### Raw data
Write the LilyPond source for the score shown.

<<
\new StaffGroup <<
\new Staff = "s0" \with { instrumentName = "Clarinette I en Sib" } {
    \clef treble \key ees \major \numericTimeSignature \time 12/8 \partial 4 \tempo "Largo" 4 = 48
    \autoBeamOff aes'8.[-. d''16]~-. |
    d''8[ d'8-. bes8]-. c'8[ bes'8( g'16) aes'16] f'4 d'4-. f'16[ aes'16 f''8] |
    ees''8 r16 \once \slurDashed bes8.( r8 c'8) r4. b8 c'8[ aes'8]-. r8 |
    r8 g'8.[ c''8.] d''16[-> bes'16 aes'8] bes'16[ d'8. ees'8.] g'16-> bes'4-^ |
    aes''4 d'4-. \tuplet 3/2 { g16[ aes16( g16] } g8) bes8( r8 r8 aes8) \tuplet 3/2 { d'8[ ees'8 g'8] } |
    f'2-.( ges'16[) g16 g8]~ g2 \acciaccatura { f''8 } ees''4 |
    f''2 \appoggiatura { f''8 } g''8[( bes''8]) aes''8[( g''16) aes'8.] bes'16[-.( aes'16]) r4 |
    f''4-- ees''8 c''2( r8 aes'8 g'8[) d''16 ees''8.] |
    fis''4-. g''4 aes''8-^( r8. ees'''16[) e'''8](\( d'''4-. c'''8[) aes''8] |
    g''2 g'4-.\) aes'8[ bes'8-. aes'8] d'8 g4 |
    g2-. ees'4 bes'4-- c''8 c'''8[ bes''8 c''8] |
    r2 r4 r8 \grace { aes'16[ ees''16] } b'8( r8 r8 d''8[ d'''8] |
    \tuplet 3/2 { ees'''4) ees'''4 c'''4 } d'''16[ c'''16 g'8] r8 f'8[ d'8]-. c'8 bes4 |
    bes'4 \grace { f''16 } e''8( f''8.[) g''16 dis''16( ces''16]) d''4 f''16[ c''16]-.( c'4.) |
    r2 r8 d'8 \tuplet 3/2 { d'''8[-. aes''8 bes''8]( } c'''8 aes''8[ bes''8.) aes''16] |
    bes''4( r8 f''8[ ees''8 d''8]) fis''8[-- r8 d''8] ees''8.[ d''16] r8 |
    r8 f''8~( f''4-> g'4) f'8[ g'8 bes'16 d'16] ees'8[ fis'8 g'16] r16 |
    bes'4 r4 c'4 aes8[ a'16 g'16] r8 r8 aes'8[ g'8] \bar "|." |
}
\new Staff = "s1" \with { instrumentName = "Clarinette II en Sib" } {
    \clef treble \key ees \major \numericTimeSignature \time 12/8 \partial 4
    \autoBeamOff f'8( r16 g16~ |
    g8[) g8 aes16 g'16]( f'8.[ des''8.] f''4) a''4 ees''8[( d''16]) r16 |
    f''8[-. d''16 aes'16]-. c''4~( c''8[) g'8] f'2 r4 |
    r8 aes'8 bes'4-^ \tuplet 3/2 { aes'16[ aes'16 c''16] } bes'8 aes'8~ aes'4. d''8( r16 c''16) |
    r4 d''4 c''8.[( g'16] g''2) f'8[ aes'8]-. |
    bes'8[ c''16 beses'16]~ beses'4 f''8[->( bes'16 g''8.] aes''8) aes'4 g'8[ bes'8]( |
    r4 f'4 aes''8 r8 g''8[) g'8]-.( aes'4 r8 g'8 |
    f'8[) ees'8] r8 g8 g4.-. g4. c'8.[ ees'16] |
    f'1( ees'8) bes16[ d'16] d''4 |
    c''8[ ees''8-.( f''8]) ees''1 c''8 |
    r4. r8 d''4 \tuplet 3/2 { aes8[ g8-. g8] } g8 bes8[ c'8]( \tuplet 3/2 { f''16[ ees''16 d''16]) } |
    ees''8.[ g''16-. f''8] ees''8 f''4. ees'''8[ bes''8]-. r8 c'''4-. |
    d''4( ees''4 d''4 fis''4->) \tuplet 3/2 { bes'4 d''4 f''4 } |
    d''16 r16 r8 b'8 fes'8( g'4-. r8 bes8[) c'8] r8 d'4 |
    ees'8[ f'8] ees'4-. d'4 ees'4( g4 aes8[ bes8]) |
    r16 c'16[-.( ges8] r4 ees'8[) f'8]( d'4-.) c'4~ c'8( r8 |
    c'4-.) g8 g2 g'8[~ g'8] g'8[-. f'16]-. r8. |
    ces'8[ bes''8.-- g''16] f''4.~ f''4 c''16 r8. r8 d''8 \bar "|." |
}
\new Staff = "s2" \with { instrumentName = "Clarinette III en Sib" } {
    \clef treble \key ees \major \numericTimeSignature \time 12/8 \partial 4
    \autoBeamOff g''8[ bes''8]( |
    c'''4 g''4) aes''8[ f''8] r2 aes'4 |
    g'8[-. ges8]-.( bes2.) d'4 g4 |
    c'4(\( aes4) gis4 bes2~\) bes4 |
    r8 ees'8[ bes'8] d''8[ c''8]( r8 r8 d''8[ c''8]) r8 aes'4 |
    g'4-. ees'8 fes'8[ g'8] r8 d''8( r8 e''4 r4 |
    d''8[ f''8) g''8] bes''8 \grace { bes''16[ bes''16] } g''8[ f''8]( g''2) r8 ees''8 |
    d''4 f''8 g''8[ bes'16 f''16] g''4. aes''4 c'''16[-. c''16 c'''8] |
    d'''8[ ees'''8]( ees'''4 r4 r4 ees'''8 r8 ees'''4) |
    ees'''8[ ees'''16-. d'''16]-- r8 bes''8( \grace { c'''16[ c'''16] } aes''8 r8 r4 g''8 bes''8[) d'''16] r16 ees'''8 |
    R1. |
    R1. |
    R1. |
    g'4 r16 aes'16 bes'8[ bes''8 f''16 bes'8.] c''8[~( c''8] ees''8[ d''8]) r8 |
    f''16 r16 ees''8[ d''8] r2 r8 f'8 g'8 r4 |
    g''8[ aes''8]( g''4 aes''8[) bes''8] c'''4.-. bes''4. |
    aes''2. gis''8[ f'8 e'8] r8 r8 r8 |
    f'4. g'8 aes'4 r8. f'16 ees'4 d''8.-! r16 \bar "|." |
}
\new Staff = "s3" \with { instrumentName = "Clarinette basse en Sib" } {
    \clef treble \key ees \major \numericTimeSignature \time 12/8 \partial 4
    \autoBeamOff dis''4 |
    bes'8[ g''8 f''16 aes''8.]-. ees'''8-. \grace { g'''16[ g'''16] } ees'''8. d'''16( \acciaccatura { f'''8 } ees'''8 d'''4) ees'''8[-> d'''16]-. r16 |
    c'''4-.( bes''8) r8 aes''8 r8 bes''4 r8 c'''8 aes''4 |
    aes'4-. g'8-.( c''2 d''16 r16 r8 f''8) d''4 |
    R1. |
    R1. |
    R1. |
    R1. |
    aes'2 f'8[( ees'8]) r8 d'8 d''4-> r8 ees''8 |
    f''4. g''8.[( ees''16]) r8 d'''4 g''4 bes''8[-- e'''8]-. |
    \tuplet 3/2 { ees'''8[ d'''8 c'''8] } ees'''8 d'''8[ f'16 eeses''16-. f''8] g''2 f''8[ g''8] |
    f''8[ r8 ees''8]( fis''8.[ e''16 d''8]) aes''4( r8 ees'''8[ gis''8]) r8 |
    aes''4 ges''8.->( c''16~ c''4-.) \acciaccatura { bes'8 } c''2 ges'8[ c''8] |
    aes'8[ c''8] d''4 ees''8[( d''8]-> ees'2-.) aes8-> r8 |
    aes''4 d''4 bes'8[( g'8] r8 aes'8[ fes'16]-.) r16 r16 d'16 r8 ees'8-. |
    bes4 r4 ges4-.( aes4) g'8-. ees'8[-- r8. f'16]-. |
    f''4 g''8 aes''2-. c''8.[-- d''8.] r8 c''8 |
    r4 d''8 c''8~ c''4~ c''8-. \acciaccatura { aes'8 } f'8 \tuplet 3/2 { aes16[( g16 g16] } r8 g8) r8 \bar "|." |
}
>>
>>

### Given request
State how many lines in the entries above contain the string "acciaccatura", giving only the number.

### Exercise solution
4